WHAT YOU SHOULD DO: What is the number of lines below that include the string "none"? Provide that number alone.

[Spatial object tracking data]
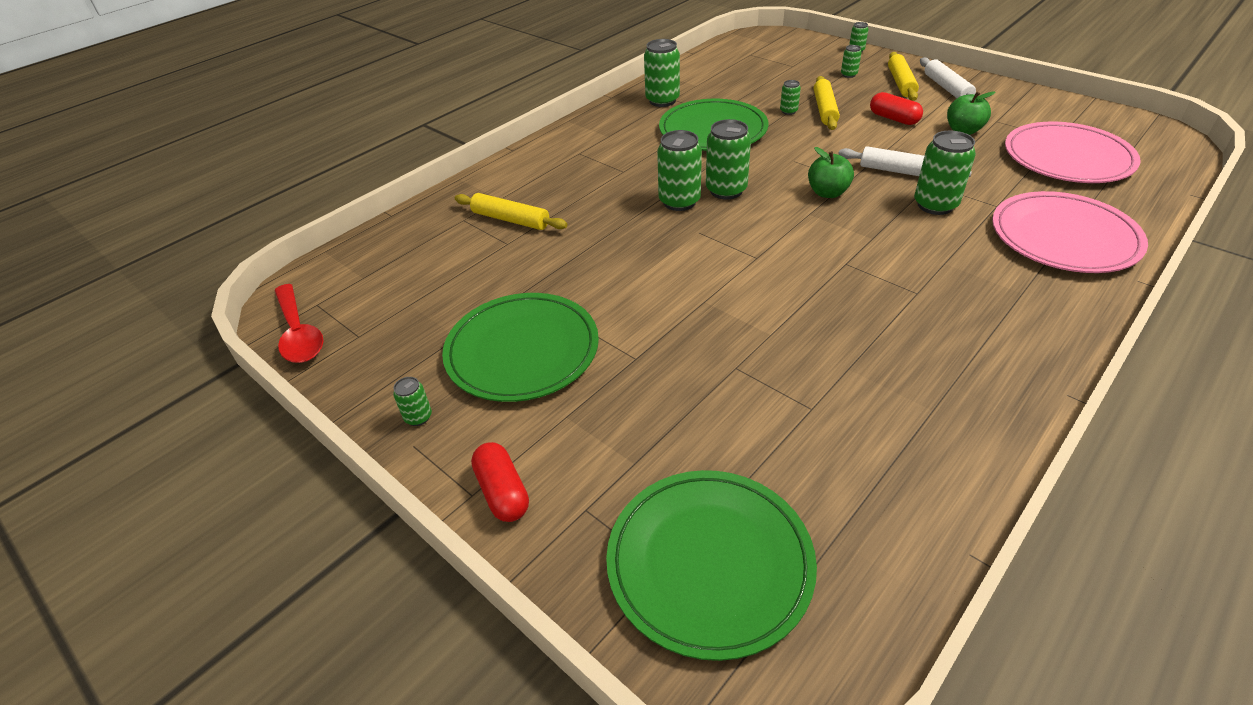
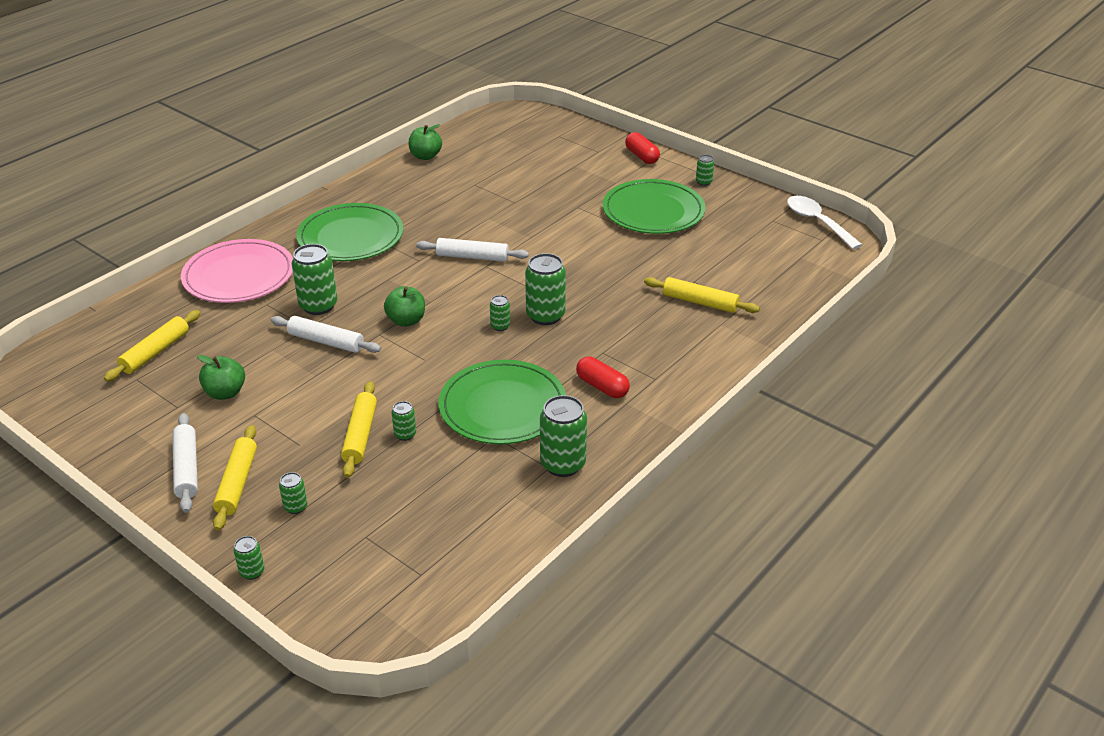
camera: 175 degrees right, 5 degrees down
red spoon [274,284,323,363] -> white spoon [787,196,862,249]
green plate [606,470,817,661] -> green plate moved to [296,203,403,261]
green can [706,119,751,200] -> green can [490,295,510,331], size x0.50
red capsule [870,92,923,125] -> red capsule moved to [576,357,630,398]
pink plate [1005,121,1141,183] -> yellow rolling pin [104,310,200,382]
none -> green apple [409,124,442,160]
none -> white rolling pin [416,238,529,262]

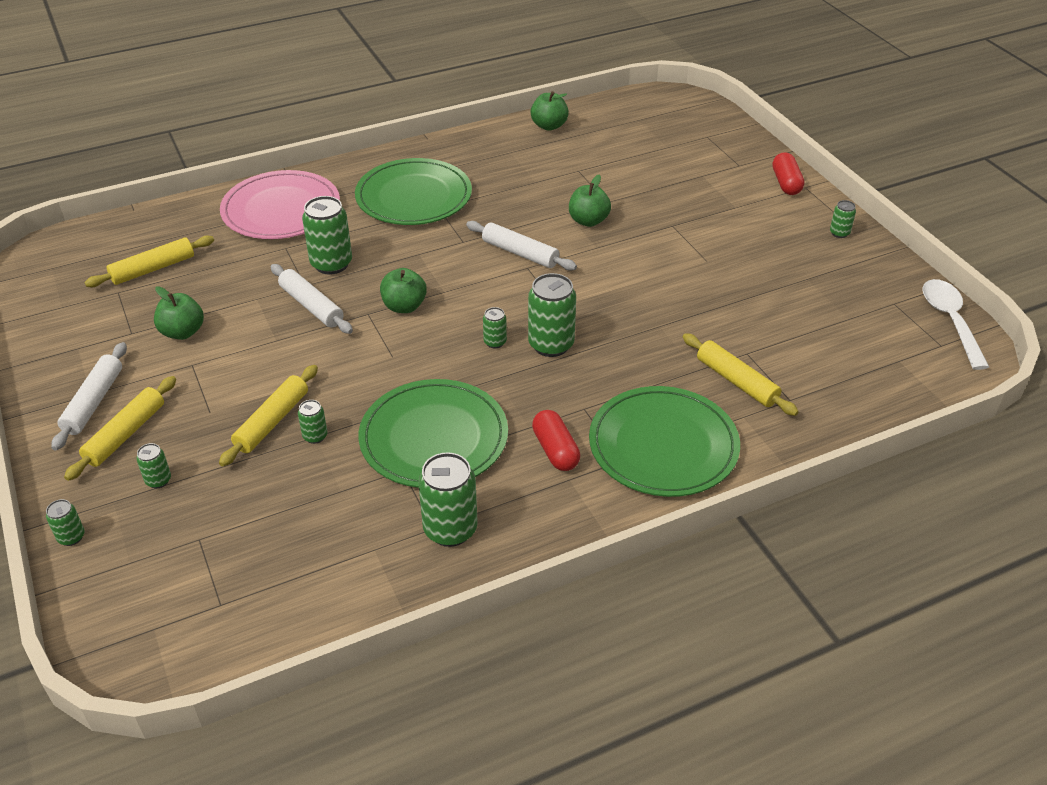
camera: 25 degrees right, 5 degrees up
green plate [603,179,706,234] -> green plate moved to [589,386,740,497]
none -> green apple [569,174,611,227]

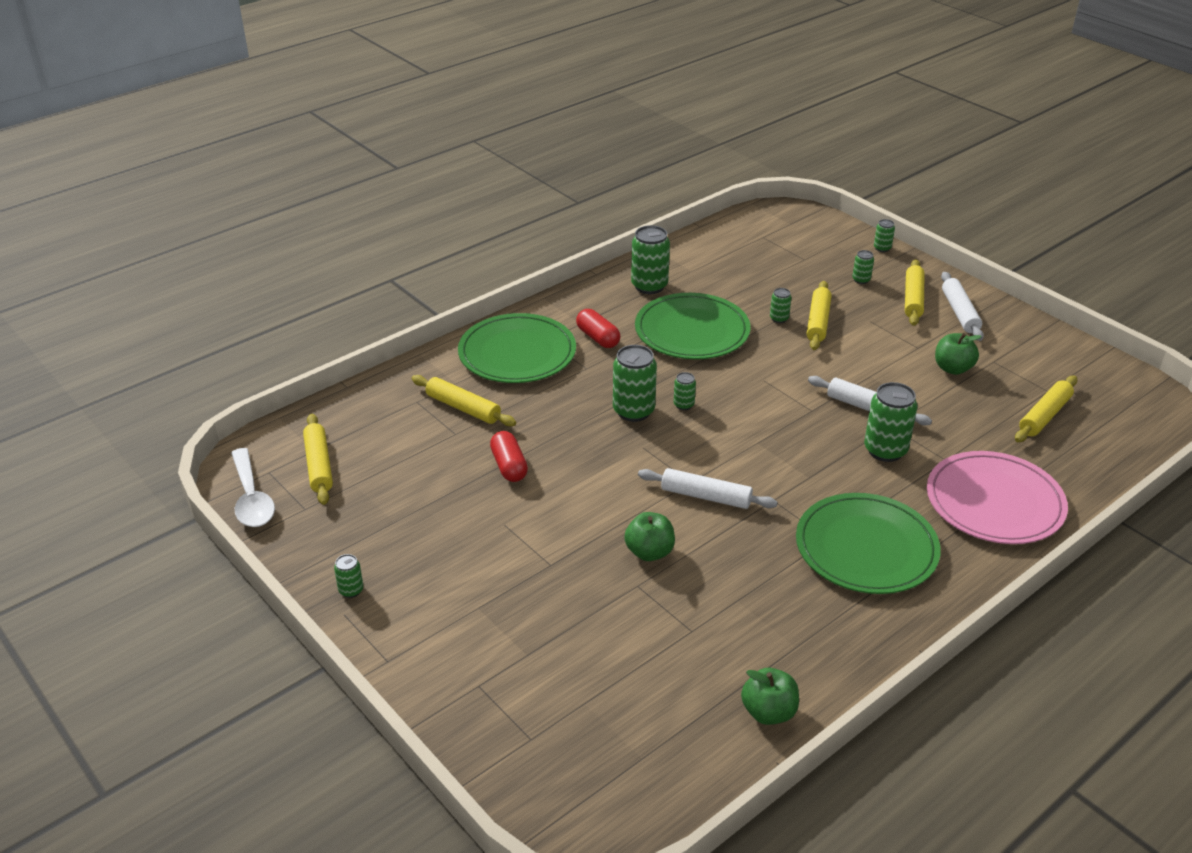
camera: 165 degrees right, 5 degrees down
green apple [380,268,427,313] -> none
red capsule [772,152,804,195] -> red capsule moved to [490,431,528,482]
none -> yellow rolling pin [303,414,333,505]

SOLUTION TO THE EXERCISE: 5